* [EXERCISE REQUIREMENTS] List all the lines in these records that hold "rotate".

··· RAW DATA ···

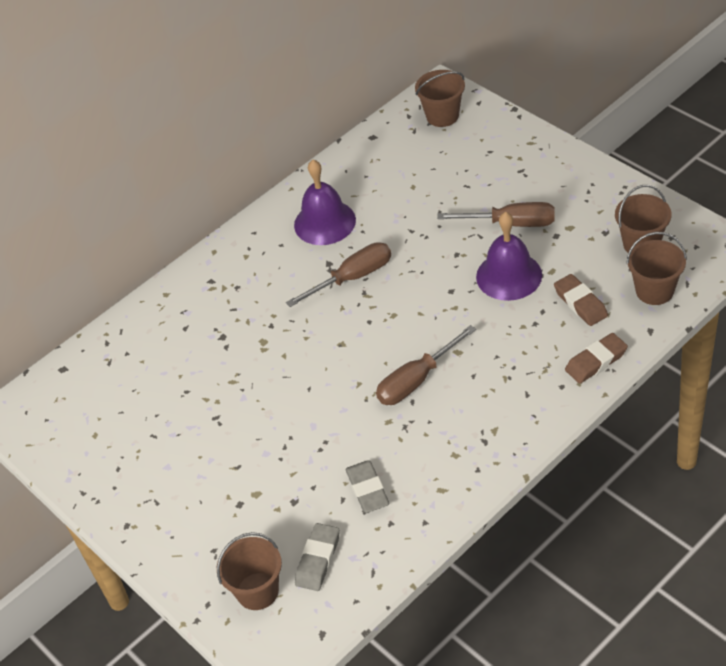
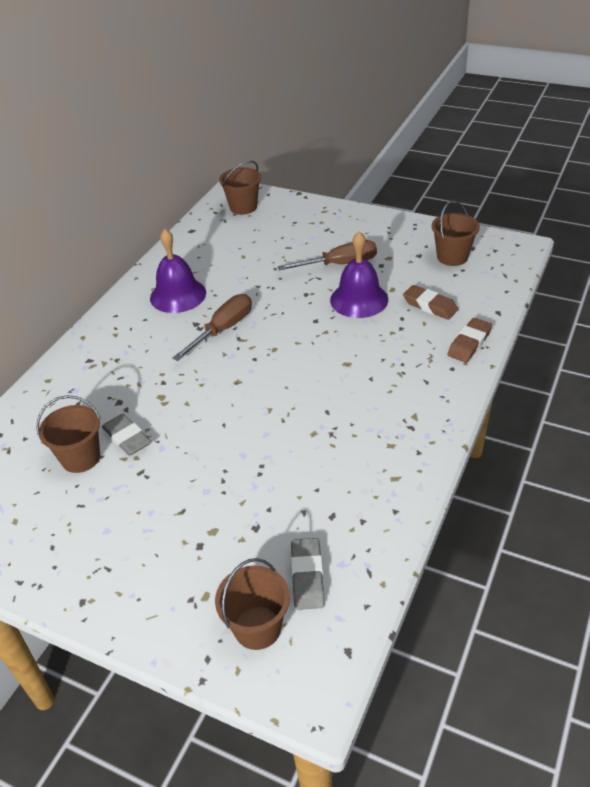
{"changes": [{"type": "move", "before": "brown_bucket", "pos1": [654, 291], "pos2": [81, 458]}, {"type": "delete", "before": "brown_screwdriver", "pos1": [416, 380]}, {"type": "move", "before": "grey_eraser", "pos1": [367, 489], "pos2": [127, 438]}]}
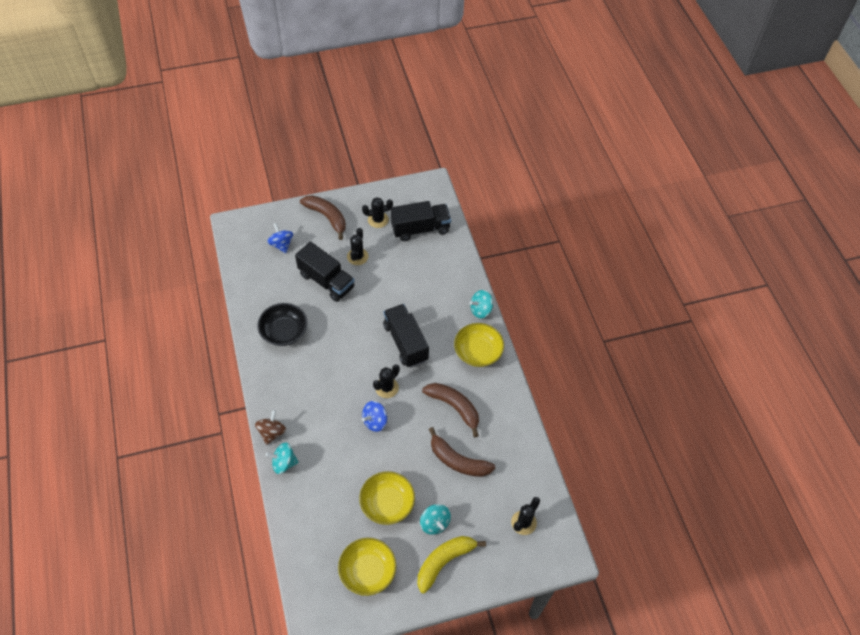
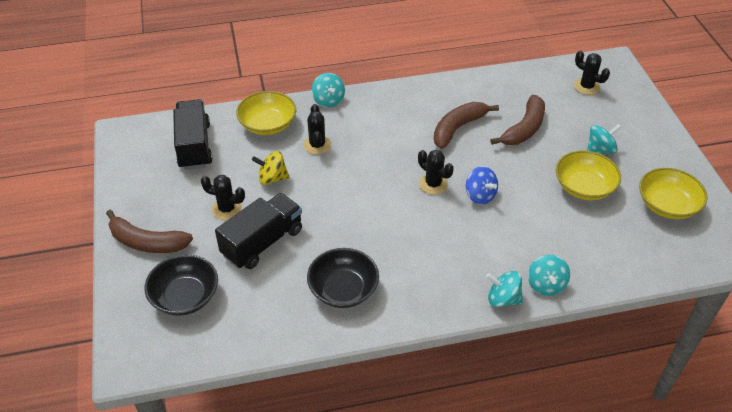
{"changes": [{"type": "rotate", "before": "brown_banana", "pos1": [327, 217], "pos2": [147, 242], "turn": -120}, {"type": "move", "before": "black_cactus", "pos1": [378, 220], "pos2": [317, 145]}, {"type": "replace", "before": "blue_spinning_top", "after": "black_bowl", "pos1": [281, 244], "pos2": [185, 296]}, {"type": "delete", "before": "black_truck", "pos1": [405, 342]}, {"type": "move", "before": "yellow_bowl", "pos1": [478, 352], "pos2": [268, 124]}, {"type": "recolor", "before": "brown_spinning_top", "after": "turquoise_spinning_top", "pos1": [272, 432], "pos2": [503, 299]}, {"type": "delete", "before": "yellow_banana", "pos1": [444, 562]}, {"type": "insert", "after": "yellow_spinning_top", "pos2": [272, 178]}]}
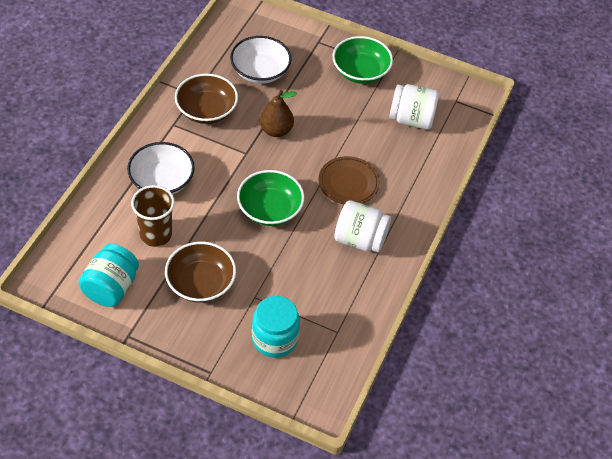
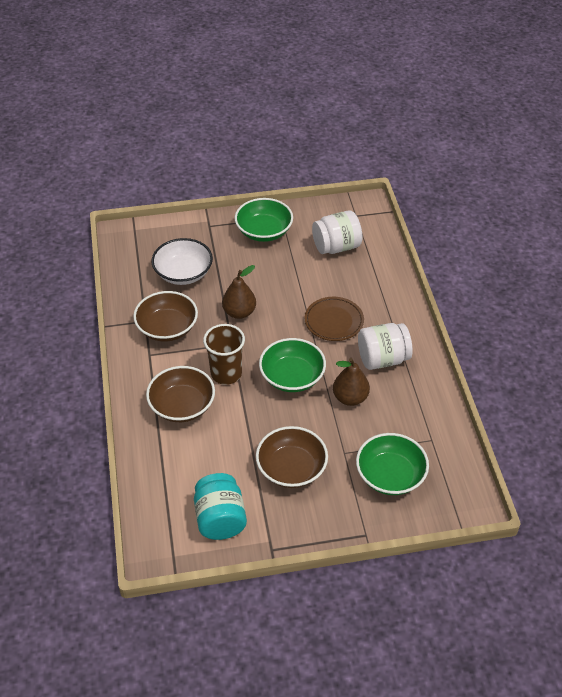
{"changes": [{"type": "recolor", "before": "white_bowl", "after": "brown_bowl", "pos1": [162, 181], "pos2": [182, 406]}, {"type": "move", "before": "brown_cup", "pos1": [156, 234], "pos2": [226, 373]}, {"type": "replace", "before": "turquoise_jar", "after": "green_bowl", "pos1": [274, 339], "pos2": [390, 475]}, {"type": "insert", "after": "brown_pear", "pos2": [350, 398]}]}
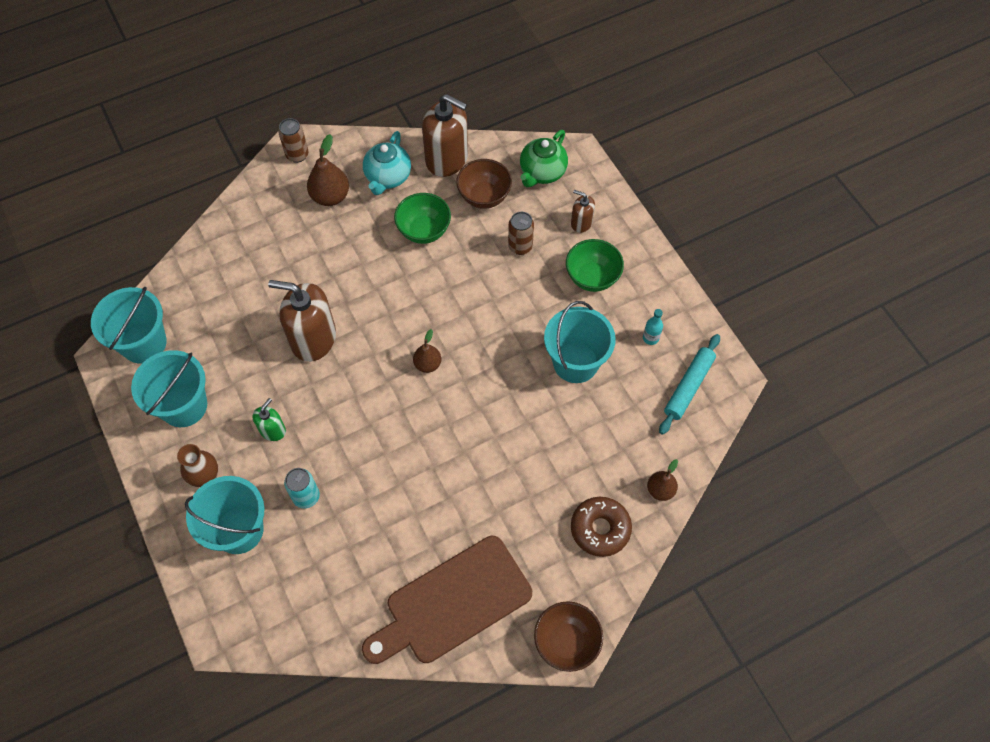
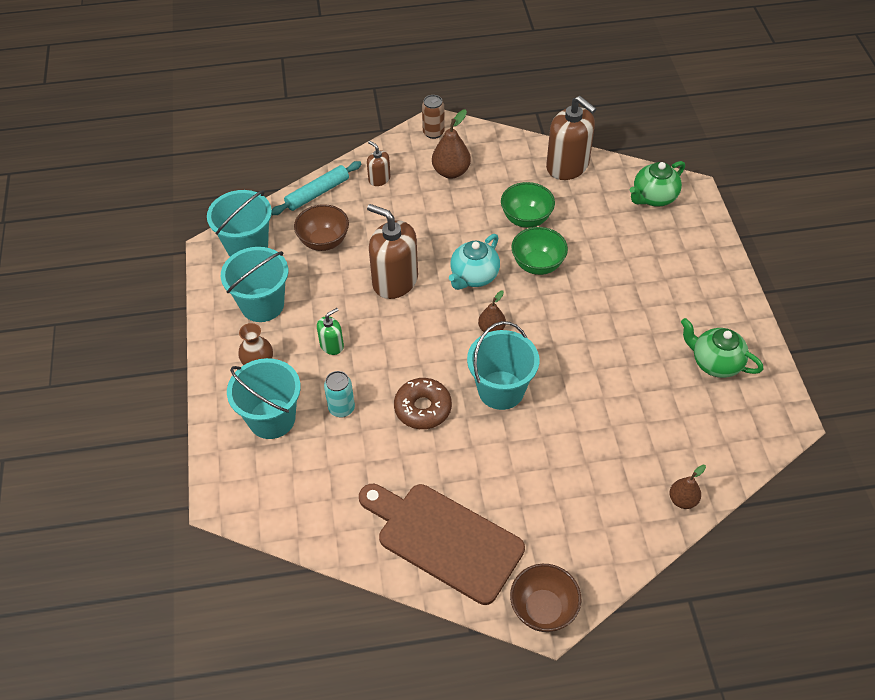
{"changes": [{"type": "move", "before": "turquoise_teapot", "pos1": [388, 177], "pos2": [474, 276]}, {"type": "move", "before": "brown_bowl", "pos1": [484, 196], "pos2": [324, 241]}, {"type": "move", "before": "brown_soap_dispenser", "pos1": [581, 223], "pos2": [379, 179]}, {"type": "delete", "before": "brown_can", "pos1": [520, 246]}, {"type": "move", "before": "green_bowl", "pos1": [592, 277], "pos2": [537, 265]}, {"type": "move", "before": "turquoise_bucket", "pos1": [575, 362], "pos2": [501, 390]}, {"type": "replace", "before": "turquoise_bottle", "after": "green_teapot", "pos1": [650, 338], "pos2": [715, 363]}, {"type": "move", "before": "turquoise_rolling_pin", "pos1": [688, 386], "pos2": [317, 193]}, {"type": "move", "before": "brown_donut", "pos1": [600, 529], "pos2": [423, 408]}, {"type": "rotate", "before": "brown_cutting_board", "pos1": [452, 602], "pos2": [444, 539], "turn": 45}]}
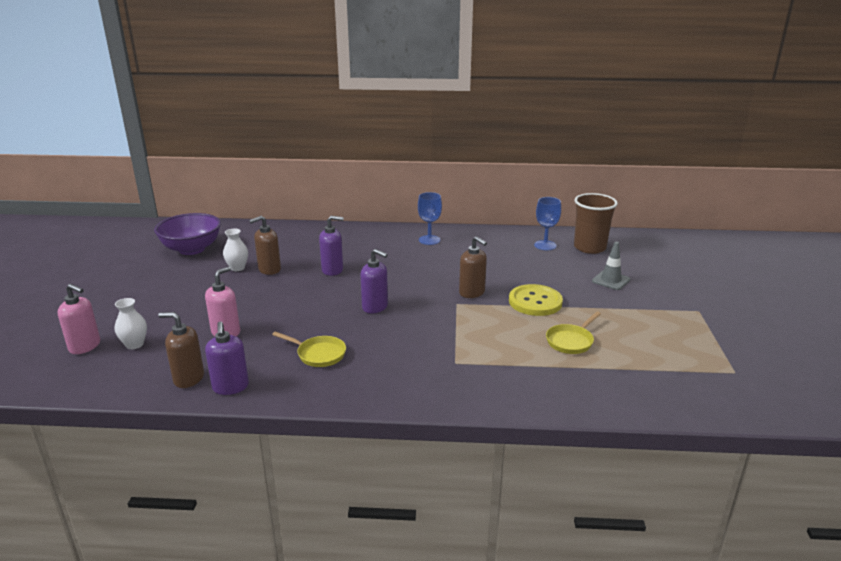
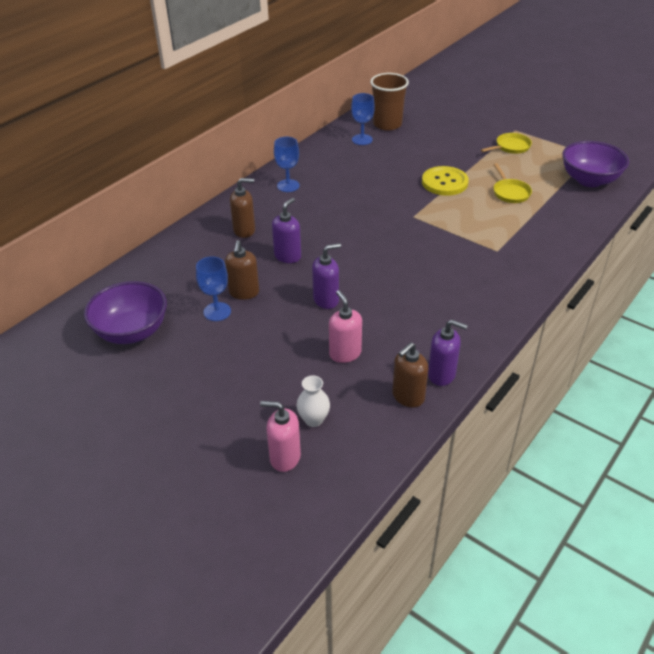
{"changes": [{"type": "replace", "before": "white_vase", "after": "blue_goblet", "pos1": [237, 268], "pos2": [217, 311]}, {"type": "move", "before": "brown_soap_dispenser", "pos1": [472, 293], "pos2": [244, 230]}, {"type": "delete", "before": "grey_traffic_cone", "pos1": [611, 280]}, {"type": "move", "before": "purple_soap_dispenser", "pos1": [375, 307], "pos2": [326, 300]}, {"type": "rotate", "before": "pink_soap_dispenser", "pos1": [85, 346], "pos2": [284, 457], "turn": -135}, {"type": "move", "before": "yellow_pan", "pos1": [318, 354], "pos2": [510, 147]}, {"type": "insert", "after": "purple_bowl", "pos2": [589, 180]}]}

···

* [REPLY]
{"changes": [{"type": "rotate", "before": "brown_banana", "pos1": [327, 217], "pos2": [147, 242], "turn": -120}, {"type": "move", "before": "black_cactus", "pos1": [378, 220], "pos2": [317, 145]}, {"type": "replace", "before": "blue_spinning_top", "after": "black_bowl", "pos1": [281, 244], "pos2": [185, 296]}, {"type": "delete", "before": "black_truck", "pos1": [405, 342]}, {"type": "move", "before": "yellow_bowl", "pos1": [478, 352], "pos2": [268, 124]}, {"type": "recolor", "before": "brown_spinning_top", "after": "turquoise_spinning_top", "pos1": [272, 432], "pos2": [503, 299]}, {"type": "delete", "before": "yellow_banana", "pos1": [444, 562]}, {"type": "insert", "after": "yellow_spinning_top", "pos2": [272, 178]}]}
{"changes": [{"type": "move", "before": "turquoise_teapot", "pos1": [388, 177], "pos2": [474, 276]}, {"type": "move", "before": "brown_bowl", "pos1": [484, 196], "pos2": [324, 241]}, {"type": "move", "before": "brown_soap_dispenser", "pos1": [581, 223], "pos2": [379, 179]}, {"type": "delete", "before": "brown_can", "pos1": [520, 246]}, {"type": "move", "before": "green_bowl", "pos1": [592, 277], "pos2": [537, 265]}, {"type": "move", "before": "turquoise_bucket", "pos1": [575, 362], "pos2": [501, 390]}, {"type": "replace", "before": "turquoise_bottle", "after": "green_teapot", "pos1": [650, 338], "pos2": [715, 363]}, {"type": "move", "before": "turquoise_rolling_pin", "pos1": [688, 386], "pos2": [317, 193]}, {"type": "move", "before": "brown_donut", "pos1": [600, 529], "pos2": [423, 408]}, {"type": "rotate", "before": "brown_cutting_board", "pos1": [452, 602], "pos2": [444, 539], "turn": 45}]}
{"changes": [{"type": "replace", "before": "white_vase", "after": "blue_goblet", "pos1": [237, 268], "pos2": [217, 311]}, {"type": "move", "before": "brown_soap_dispenser", "pos1": [472, 293], "pos2": [244, 230]}, {"type": "delete", "before": "grey_traffic_cone", "pos1": [611, 280]}, {"type": "move", "before": "purple_soap_dispenser", "pos1": [375, 307], "pos2": [326, 300]}, {"type": "rotate", "before": "pink_soap_dispenser", "pos1": [85, 346], "pos2": [284, 457], "turn": -135}, {"type": "move", "before": "yellow_pan", "pos1": [318, 354], "pos2": [510, 147]}, {"type": "insert", "after": "purple_bowl", "pos2": [589, 180]}]}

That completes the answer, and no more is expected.